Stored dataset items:
§ §
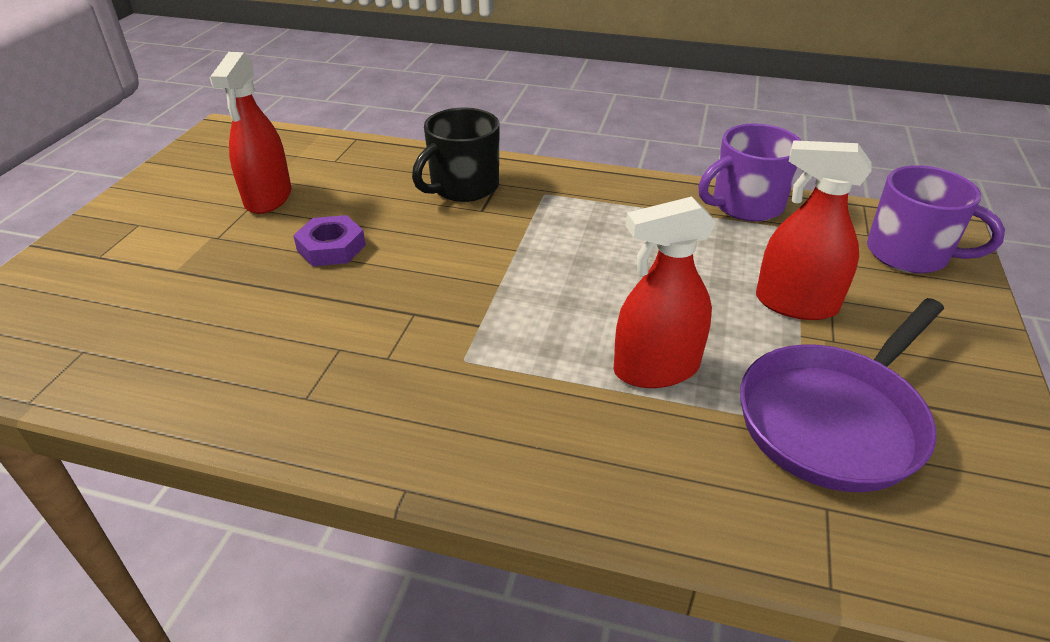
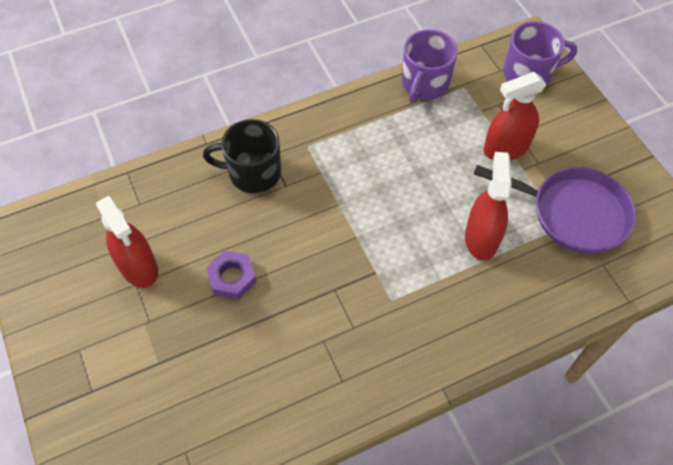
camera: 40 degrees left, 20 degrees up
(463, 187) = (253, 172): black mug -> black mug turned 90 degrees clockwise
(656, 369) = (481, 238): red spray bottle -> red spray bottle turned 150 degrees clockwise
(835, 419) = (573, 213): purple pan -> purple pan turned 75 degrees counterclockwise

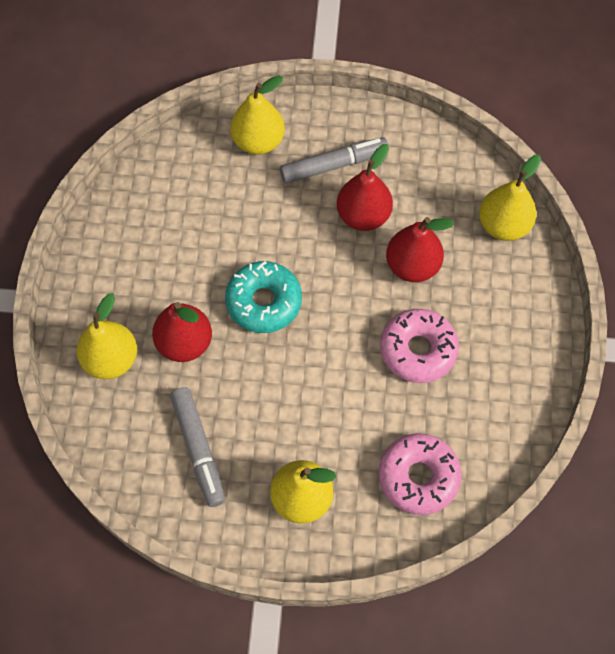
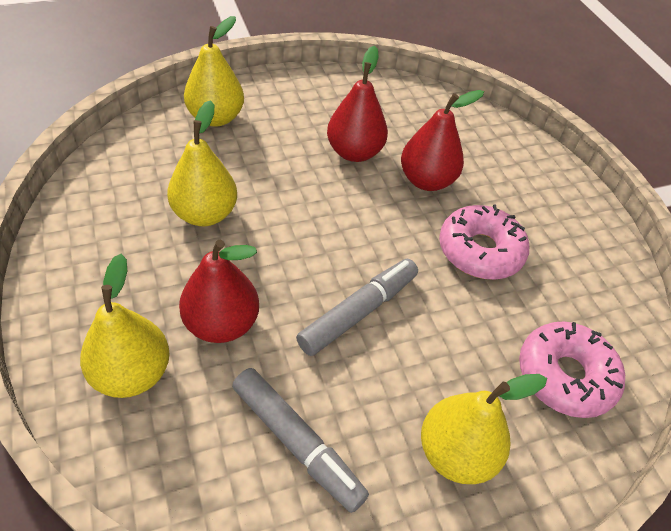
camera: 30 degrees left, 15 degrees down
(264, 302) = (294, 254): turquoise donut -> none
(334, 165) = (302, 120): grey marker -> grey marker (358, 312)
(503, 225) = (484, 129): yellow pear -> yellow pear (205, 214)

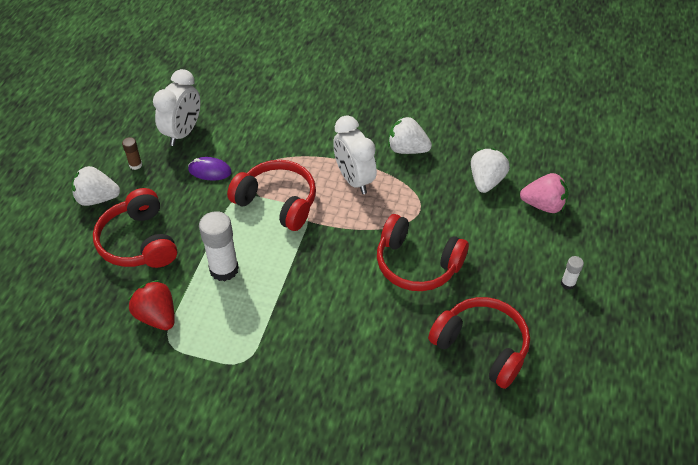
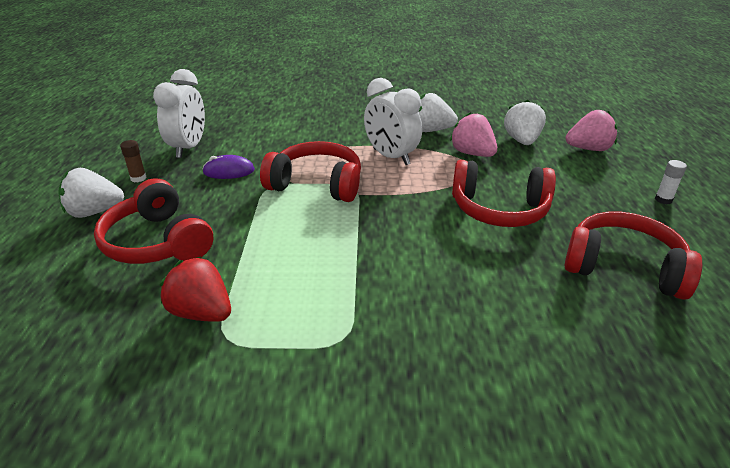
camera: 15 degrees left, 15 degrees down
(224, 269) = (277, 250): white glue stick -> none
(429, 190) = (472, 153): none -> pink strawberry

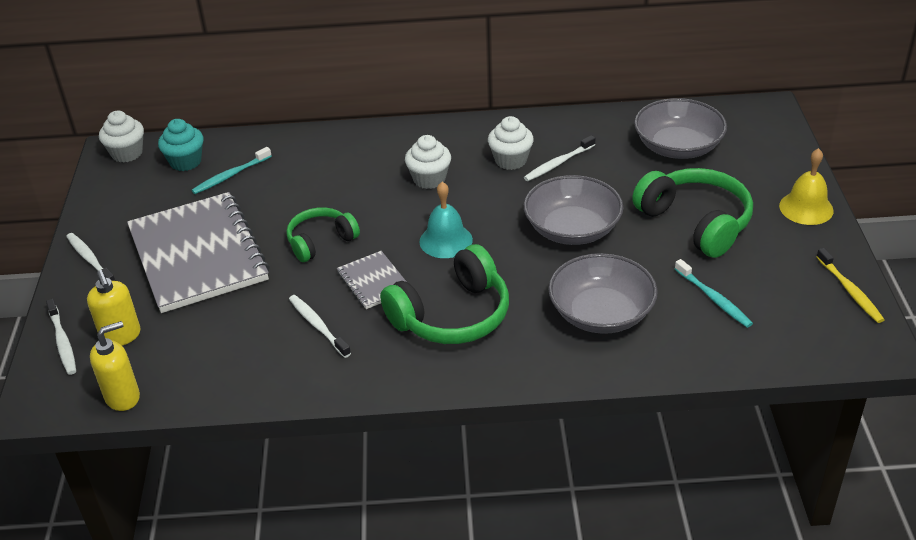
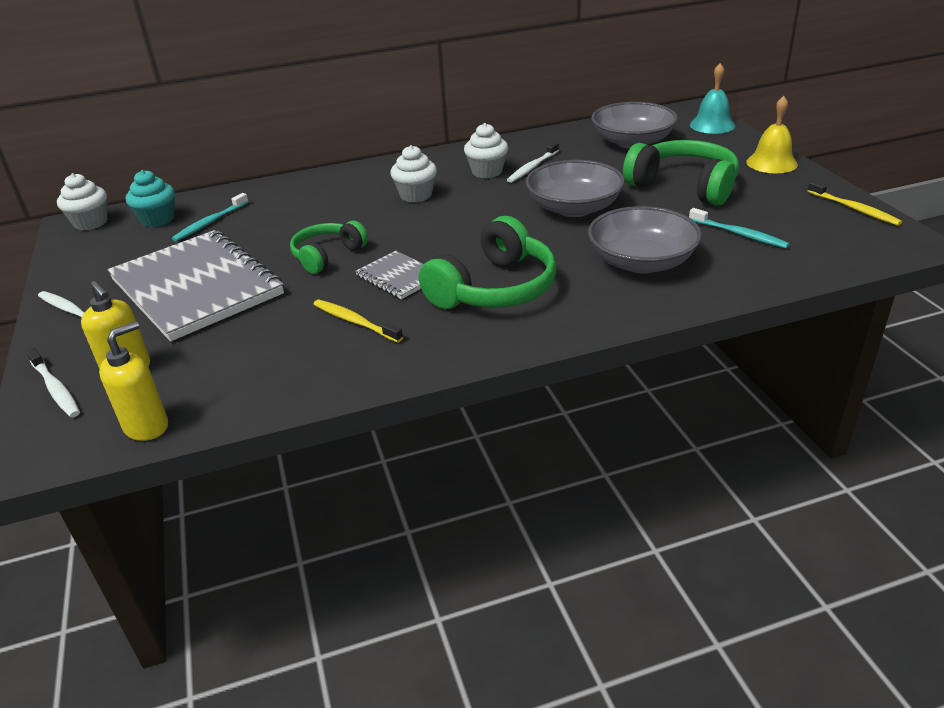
camera: 15 degrees left, 5 degrees down
(318, 326) = (355, 322): white toothbrush -> yellow toothbrush
(446, 240) = (456, 235): turquoise bell -> turquoise bell (712, 125)

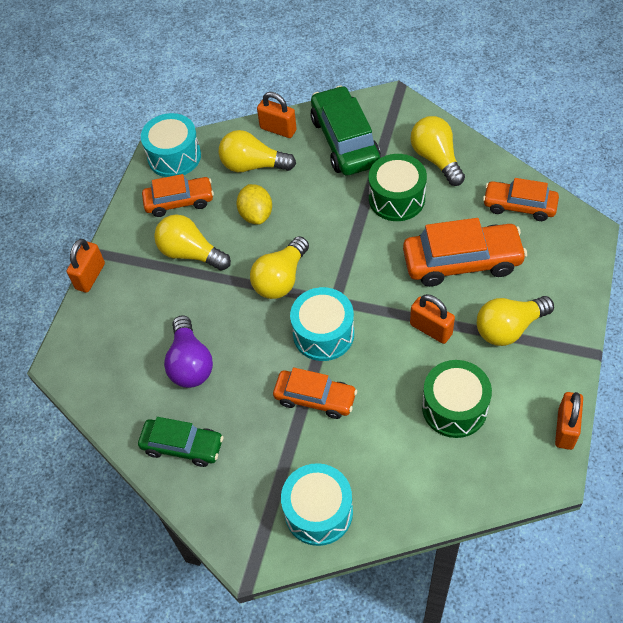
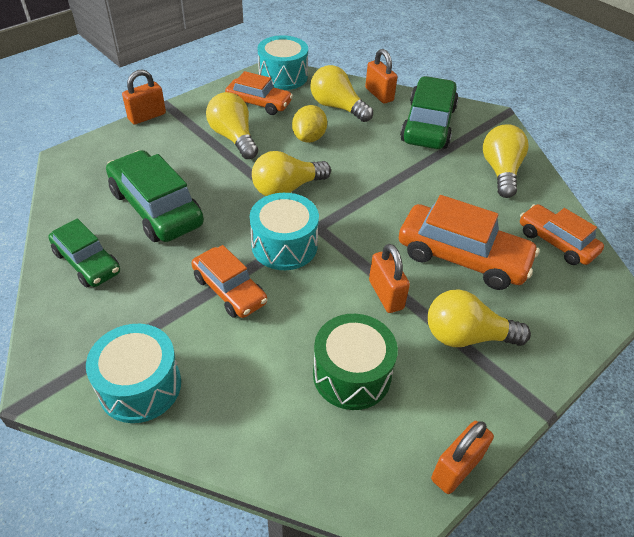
camera: 25 degrees right, 10 degrees down
(190, 363) = (156, 208): purple light bulb -> green car
(396, 198) = (439, 182): green drum -> none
§ §
Task objective:
Copy every record exactly, leaving the pictures out.

Result of the task:
camera: 40 degrees left, 20 degrees up
(463, 187) = (253, 172): black mug -> black mug turned 90 degrees clockwise
(656, 369) = (481, 238): red spray bottle -> red spray bottle turned 150 degrees clockwise
(835, 419) = (573, 213): purple pan -> purple pan turned 75 degrees counterclockwise

camera: 30 degrees left, 15 degrees down
(264, 302) = (294, 254): turquoise donut -> none
(334, 165) = (302, 120): grey marker -> grey marker (358, 312)
(503, 225) = (484, 129): yellow pear -> yellow pear (205, 214)

camera: 15 degrees left, 15 degrees down
(224, 269) = (277, 250): white glue stick -> none
(429, 190) = (472, 153): none -> pink strawberry

camera: 15 degrees left, 5 degrees down
(318, 326) = (355, 322): white toothbrush -> yellow toothbrush
(446, 240) = (456, 235): turquoise bell -> turquoise bell (712, 125)

camera: 25 degrees right, 10 degrees down
(190, 363) = (156, 208): purple light bulb -> green car
(396, 198) = (439, 182): green drum -> none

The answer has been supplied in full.